_Task directions_:
The entries below contain a line with "(pink) (257, 284)" and a line with "to (575, 227)". Quote exactly those two lines and all lines between them.

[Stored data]

-- -- --

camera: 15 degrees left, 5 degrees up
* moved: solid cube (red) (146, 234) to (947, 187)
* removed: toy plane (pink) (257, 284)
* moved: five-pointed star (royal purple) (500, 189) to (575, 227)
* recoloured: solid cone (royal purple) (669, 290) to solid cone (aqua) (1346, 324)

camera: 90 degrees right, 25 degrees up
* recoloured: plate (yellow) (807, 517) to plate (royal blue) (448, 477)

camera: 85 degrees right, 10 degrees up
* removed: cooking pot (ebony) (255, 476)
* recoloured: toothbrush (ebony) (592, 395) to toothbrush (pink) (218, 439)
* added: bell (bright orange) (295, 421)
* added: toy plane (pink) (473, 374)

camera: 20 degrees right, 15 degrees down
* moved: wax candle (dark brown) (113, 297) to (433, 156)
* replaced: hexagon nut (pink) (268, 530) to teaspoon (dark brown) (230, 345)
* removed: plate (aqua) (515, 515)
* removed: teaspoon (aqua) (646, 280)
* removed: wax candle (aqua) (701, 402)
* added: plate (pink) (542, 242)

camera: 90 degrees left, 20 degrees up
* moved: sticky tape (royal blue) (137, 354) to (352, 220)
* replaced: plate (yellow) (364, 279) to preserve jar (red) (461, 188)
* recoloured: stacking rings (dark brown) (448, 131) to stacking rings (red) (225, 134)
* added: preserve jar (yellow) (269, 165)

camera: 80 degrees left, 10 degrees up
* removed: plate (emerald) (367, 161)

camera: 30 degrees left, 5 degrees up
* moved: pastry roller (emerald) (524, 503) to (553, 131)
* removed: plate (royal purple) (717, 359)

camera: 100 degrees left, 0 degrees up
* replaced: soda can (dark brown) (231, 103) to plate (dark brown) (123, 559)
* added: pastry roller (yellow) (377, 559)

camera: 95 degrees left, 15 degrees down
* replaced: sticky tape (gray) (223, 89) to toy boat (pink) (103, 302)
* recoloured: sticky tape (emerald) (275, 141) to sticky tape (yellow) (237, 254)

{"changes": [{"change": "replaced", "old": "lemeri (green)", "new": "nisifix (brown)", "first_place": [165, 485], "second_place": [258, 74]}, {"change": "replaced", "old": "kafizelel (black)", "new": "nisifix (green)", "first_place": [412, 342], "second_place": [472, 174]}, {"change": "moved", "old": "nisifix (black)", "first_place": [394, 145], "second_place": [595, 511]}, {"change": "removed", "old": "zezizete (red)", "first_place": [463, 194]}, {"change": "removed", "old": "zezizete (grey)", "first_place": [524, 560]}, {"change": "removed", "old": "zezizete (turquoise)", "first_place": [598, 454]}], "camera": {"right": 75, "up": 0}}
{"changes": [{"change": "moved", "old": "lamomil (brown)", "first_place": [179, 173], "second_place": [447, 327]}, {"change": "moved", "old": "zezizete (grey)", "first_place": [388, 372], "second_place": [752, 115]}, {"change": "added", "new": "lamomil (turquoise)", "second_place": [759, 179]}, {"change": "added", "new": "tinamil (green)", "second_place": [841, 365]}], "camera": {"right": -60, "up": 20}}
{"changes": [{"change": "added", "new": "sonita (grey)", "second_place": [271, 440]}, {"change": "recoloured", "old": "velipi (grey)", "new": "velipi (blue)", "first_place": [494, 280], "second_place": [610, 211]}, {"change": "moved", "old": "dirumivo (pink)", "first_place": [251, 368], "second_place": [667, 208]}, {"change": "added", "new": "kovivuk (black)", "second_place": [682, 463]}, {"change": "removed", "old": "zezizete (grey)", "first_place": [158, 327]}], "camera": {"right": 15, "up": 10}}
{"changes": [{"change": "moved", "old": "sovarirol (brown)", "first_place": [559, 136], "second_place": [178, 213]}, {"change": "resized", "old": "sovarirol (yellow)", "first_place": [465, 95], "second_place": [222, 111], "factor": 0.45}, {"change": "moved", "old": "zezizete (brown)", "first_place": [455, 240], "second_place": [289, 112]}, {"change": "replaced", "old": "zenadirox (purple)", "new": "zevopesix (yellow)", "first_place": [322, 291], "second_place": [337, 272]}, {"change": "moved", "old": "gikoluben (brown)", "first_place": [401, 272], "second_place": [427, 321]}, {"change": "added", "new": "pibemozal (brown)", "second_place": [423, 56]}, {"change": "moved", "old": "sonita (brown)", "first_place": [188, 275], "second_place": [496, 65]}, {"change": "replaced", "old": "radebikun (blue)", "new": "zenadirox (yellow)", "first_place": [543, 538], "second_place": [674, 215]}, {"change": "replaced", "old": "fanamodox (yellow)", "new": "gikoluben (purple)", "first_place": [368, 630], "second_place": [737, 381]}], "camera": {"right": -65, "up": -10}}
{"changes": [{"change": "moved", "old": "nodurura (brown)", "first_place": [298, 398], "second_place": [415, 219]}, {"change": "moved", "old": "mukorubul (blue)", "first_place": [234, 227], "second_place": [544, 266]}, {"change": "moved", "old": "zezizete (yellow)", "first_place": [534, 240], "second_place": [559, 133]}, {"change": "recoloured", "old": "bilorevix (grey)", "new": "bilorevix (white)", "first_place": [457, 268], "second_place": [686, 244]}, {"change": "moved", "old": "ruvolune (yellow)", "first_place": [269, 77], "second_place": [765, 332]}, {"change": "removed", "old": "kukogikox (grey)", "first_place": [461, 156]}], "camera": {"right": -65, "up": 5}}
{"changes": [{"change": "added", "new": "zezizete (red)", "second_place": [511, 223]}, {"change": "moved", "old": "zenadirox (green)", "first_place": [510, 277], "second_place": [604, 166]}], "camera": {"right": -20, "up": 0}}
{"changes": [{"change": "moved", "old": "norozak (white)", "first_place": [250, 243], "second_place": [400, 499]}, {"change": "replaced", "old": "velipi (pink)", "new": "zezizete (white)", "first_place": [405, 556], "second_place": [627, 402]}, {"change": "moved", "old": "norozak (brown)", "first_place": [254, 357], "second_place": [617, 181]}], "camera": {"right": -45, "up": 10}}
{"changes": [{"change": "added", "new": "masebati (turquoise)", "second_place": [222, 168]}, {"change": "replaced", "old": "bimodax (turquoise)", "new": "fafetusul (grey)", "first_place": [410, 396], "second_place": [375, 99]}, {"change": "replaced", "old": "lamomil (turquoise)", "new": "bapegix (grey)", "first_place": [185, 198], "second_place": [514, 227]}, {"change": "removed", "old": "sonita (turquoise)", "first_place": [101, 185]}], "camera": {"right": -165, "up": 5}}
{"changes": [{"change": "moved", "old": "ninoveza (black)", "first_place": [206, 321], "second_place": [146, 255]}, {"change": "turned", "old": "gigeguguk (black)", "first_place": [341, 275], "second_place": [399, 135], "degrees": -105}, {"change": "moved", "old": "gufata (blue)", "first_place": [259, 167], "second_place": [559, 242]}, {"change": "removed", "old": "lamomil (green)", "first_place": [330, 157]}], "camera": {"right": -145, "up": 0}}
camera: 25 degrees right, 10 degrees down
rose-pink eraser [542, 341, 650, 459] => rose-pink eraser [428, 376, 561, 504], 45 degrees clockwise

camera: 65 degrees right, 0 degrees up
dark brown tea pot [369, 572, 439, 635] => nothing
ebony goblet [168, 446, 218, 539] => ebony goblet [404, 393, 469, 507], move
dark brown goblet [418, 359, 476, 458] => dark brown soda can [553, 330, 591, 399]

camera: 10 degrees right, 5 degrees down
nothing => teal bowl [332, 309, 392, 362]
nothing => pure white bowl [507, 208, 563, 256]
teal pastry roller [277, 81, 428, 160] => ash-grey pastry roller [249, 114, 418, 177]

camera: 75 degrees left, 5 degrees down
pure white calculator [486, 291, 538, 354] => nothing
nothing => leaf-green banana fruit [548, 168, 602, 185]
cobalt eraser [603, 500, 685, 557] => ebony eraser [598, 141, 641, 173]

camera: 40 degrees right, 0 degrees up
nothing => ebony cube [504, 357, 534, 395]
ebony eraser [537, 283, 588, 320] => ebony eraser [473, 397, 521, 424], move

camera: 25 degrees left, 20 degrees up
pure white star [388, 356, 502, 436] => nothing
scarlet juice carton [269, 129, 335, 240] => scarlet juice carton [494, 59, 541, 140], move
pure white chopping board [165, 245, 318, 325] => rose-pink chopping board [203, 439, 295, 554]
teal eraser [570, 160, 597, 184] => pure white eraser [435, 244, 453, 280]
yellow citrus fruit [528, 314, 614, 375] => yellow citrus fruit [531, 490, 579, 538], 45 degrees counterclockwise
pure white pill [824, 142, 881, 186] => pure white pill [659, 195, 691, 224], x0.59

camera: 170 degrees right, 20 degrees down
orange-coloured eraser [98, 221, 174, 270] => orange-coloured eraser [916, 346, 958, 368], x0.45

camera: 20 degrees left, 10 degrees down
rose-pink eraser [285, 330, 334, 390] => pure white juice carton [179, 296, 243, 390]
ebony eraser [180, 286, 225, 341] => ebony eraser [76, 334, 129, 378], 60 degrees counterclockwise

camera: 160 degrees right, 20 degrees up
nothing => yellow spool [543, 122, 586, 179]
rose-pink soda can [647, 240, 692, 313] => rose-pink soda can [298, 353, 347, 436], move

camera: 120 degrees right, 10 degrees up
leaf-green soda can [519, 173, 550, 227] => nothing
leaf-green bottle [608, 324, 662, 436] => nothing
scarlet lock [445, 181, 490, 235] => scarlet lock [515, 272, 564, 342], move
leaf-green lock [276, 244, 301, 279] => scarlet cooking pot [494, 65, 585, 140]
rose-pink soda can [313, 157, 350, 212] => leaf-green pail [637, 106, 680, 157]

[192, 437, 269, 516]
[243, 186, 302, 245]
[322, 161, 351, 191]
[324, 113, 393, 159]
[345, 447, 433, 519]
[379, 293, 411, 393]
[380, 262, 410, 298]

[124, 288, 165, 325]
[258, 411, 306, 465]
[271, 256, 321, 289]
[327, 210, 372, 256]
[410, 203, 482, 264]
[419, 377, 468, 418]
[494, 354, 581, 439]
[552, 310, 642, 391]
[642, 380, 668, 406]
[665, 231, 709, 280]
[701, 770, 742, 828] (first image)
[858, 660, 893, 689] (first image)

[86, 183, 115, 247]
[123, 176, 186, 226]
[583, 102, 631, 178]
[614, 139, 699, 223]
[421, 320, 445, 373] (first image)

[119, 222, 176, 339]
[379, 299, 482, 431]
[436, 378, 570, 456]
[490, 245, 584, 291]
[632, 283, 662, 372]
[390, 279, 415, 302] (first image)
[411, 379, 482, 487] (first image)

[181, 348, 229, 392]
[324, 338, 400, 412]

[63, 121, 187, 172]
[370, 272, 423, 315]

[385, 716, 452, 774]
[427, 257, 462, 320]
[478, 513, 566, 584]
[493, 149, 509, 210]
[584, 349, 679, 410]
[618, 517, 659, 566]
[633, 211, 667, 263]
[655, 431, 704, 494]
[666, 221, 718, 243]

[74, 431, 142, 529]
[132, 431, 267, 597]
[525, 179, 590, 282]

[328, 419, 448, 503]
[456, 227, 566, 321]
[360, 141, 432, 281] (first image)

-- -- --

_Your solution_:
* removed: toy plane (pink) (257, 284)
* moved: five-pointed star (royal purple) (500, 189) to (575, 227)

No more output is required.